Extracted data:
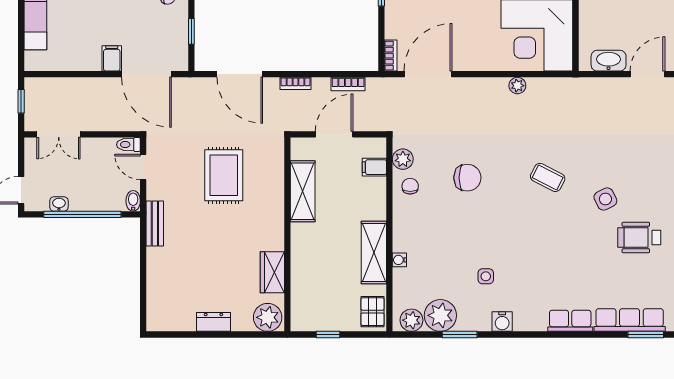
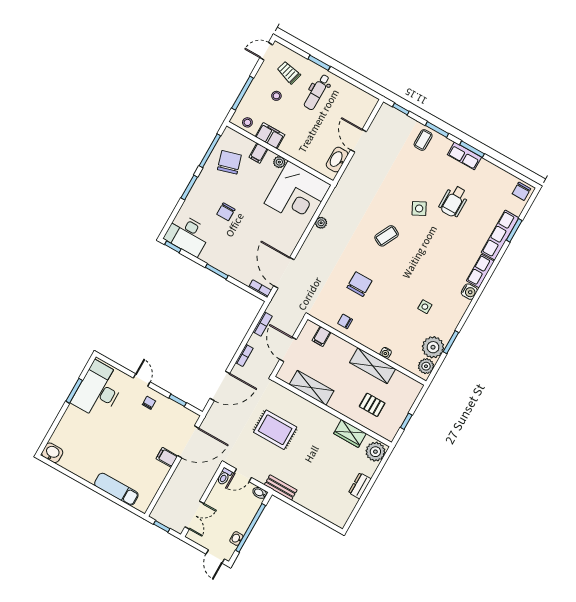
plant: (403, 159) -> (326, 317), removed
pallet: (373, 312) -> (372, 405), moved
water cooler: (502, 322) -> (469, 292), moved

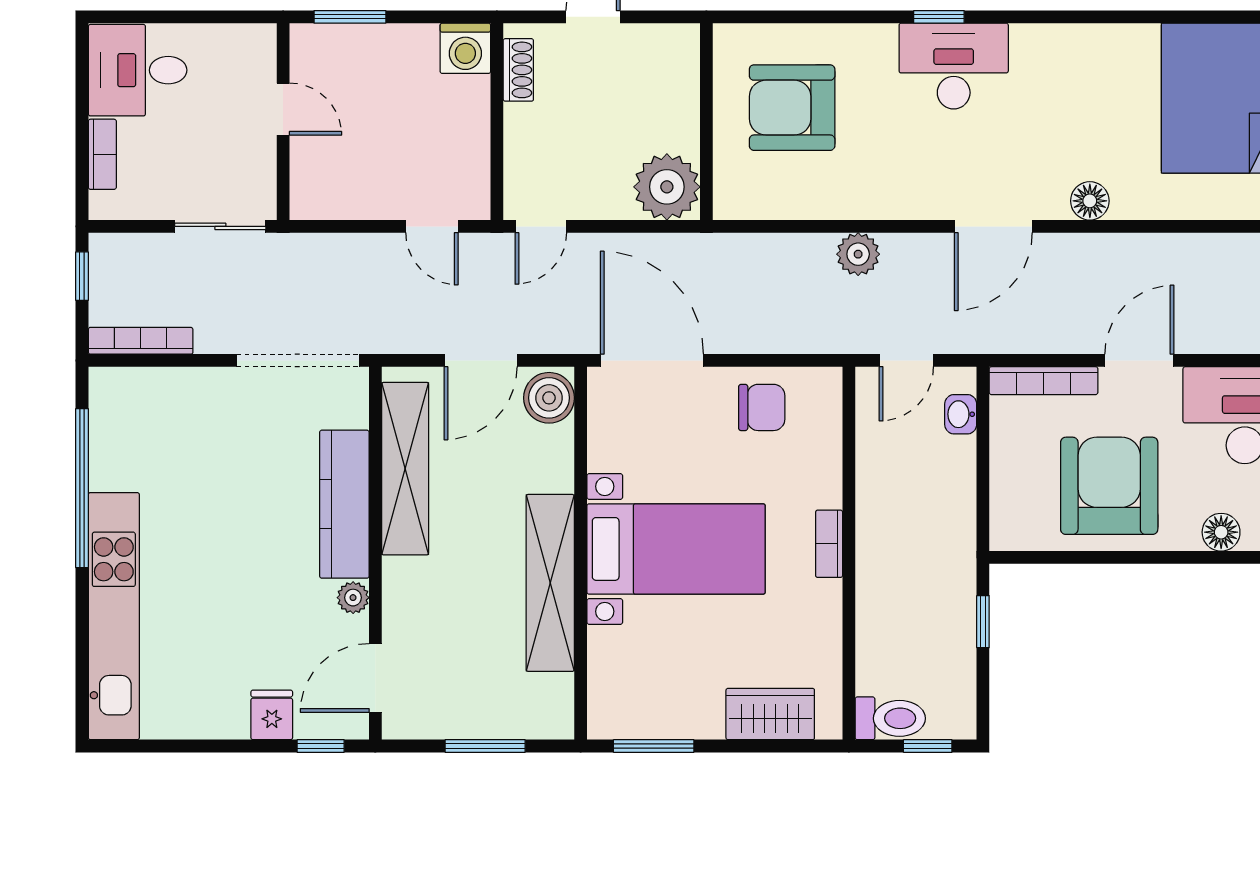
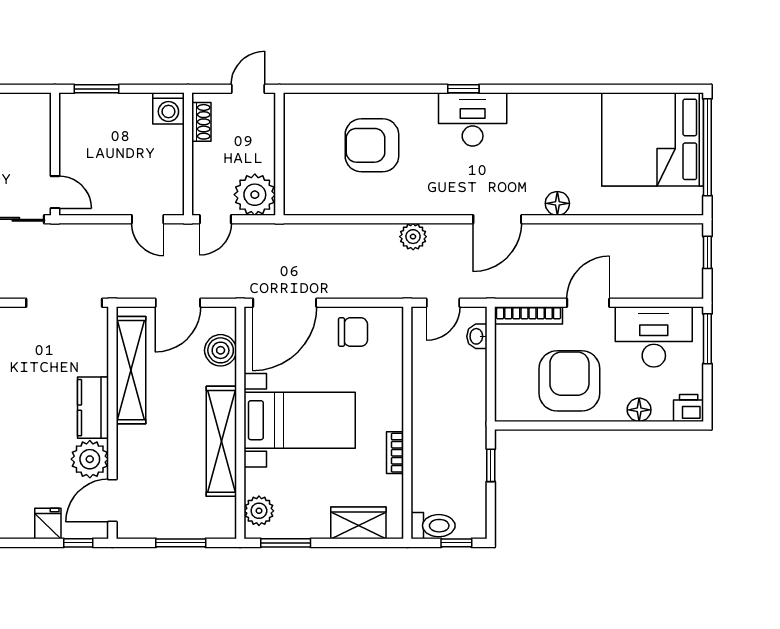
door: (283, 109) -> (55, 192), moved
wall: (706, 122) -> (279, 154), moved
plant: (667, 187) -> (255, 195), moved
door: (652, 360) -> (285, 303), swing flipped
boiler: (549, 398) -> (221, 350), moved
kitchen counter: (344, 504) -> (93, 408), width x0.67
bookcase: (829, 544) -> (395, 453), moved
plant: (353, 598) -> (90, 459), width x1.88, depth x1.88
plant: (611, 694) -> (259, 511), added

Your goal: Would you reproduce, word for word, the lines from the one holding "bookcase: (829, 544) -> (395, 453), moved" through the final line of the entries, both included?

Task solution:
bookcase: (829, 544) -> (395, 453), moved
plant: (353, 598) -> (90, 459), width x1.88, depth x1.88
plant: (611, 694) -> (259, 511), added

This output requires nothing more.